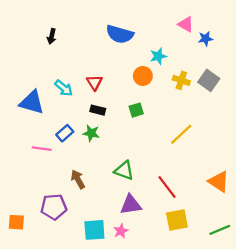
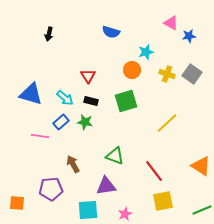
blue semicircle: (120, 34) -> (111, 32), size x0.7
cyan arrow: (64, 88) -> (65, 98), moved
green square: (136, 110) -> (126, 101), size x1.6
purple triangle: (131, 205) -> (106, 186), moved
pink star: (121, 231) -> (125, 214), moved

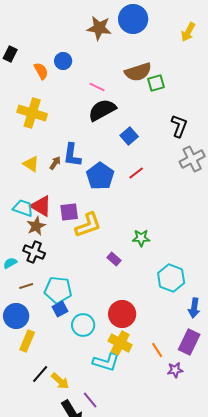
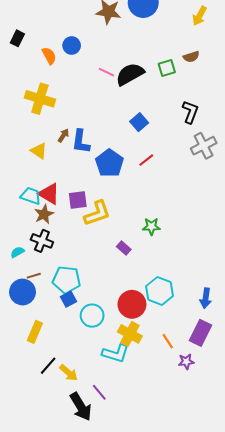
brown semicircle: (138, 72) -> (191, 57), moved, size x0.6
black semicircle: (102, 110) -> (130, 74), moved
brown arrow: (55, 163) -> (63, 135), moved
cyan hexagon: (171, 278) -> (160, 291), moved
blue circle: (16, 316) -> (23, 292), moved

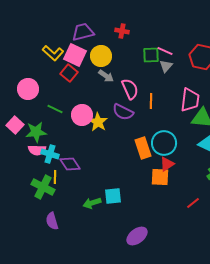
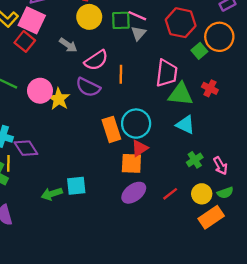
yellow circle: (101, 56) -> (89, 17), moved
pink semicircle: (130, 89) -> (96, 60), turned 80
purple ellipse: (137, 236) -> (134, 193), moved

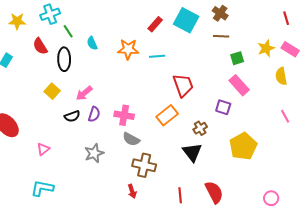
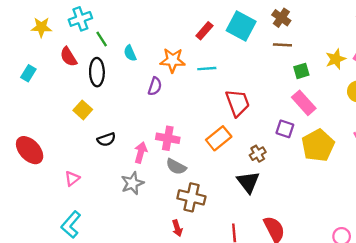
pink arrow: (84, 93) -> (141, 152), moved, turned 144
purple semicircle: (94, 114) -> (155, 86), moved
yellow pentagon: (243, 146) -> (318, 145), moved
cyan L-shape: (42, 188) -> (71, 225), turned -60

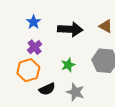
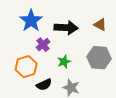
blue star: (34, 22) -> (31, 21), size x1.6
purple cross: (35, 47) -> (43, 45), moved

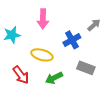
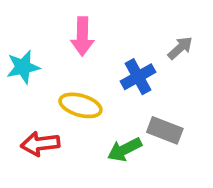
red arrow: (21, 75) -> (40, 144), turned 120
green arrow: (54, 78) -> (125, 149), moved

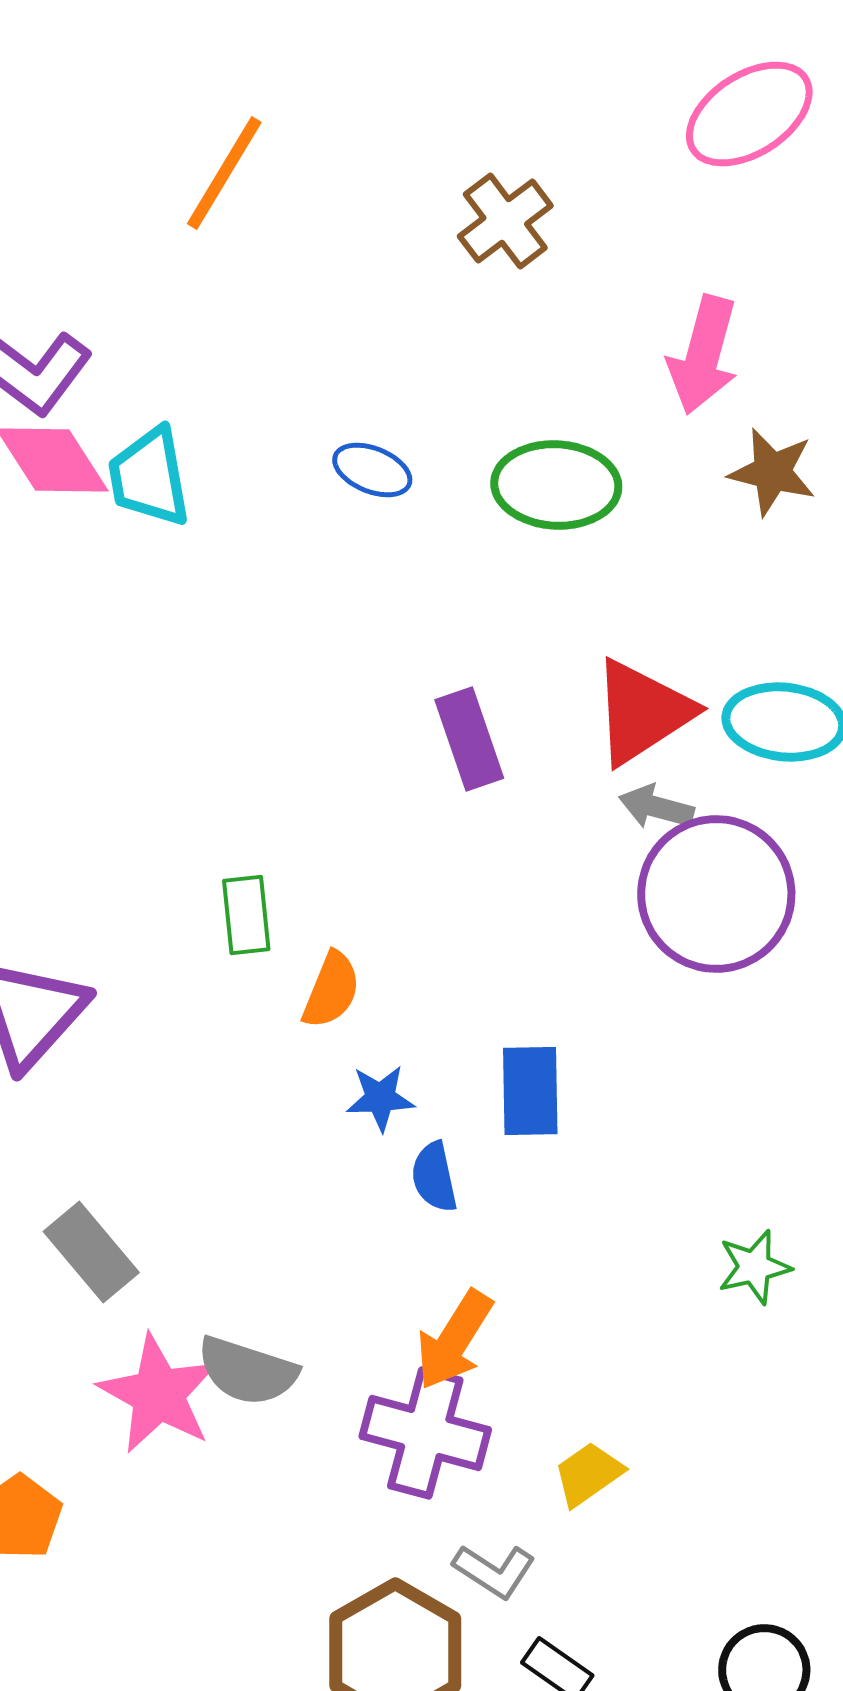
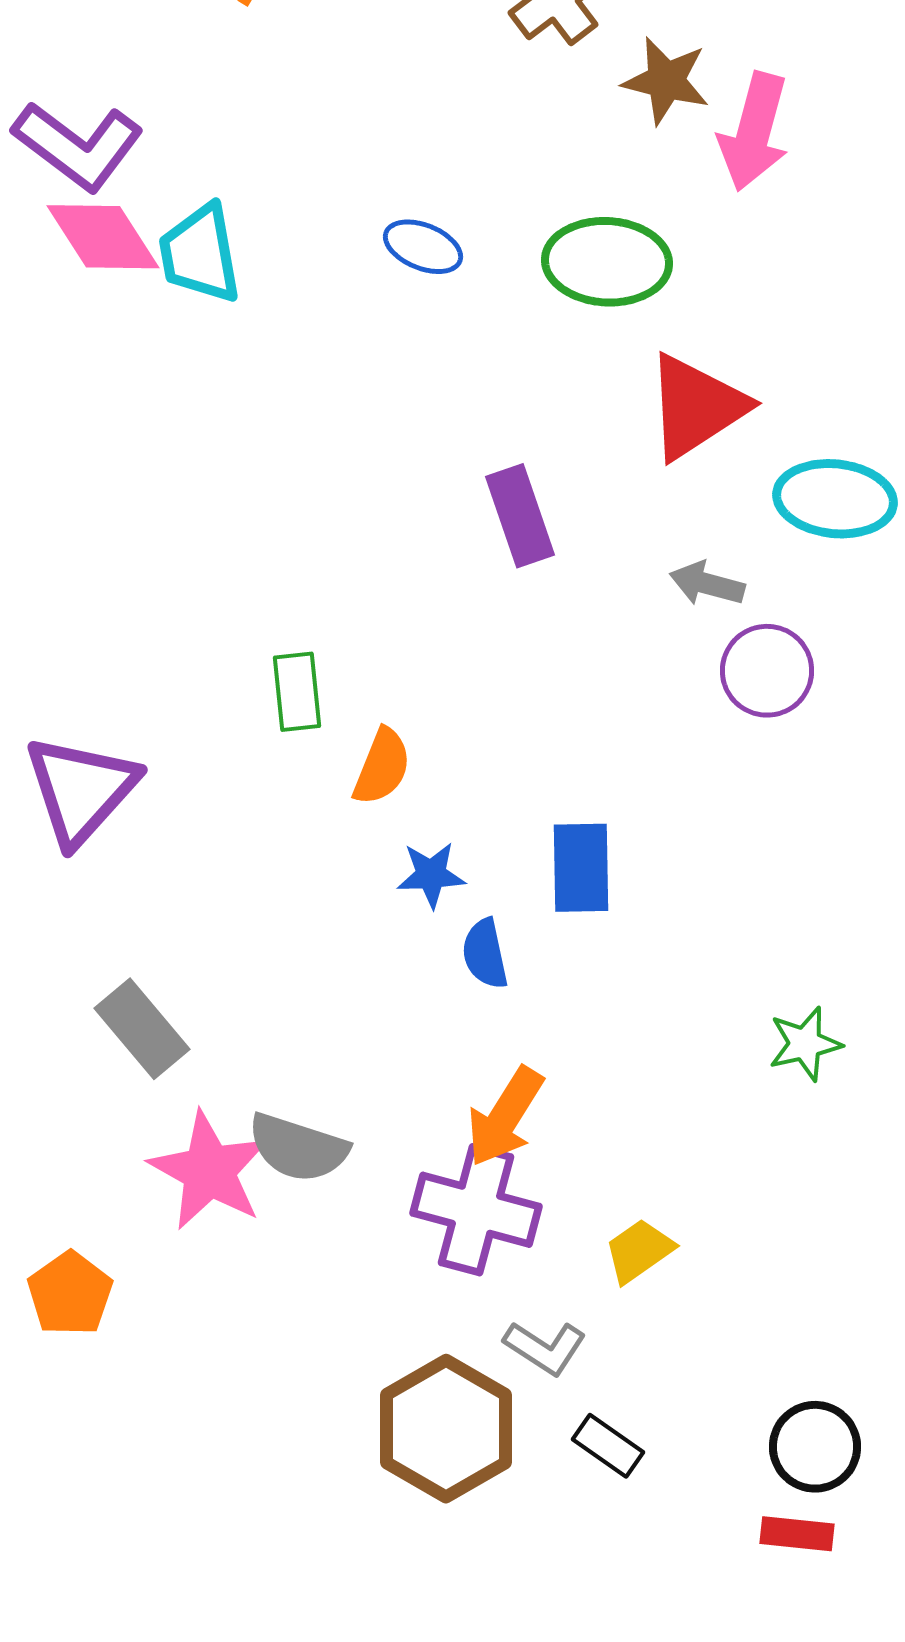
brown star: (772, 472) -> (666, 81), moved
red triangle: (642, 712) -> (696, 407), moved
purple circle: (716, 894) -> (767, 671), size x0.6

****************

Required action =
Exactly reproduce the lines beginning at the one that contains "black semicircle: (102, 110)" and ending at the final line of the material, with the pictures left out.

Answer space =
black semicircle: (102, 110) -> (130, 74), moved
brown arrow: (55, 163) -> (63, 135), moved
cyan hexagon: (171, 278) -> (160, 291), moved
blue circle: (16, 316) -> (23, 292), moved

yellow circle: (101, 56) -> (89, 17), moved
pink semicircle: (130, 89) -> (96, 60), turned 80
purple ellipse: (137, 236) -> (134, 193), moved

pink arrow: (84, 93) -> (141, 152), moved, turned 144
purple semicircle: (94, 114) -> (155, 86), moved
yellow pentagon: (243, 146) -> (318, 145), moved
cyan L-shape: (42, 188) -> (71, 225), turned -60

blue star: (34, 22) -> (31, 21), size x1.6
purple cross: (35, 47) -> (43, 45), moved

red arrow: (21, 75) -> (40, 144), turned 120
green arrow: (54, 78) -> (125, 149), moved

brown star: (772, 472) -> (666, 81), moved
red triangle: (642, 712) -> (696, 407), moved
purple circle: (716, 894) -> (767, 671), size x0.6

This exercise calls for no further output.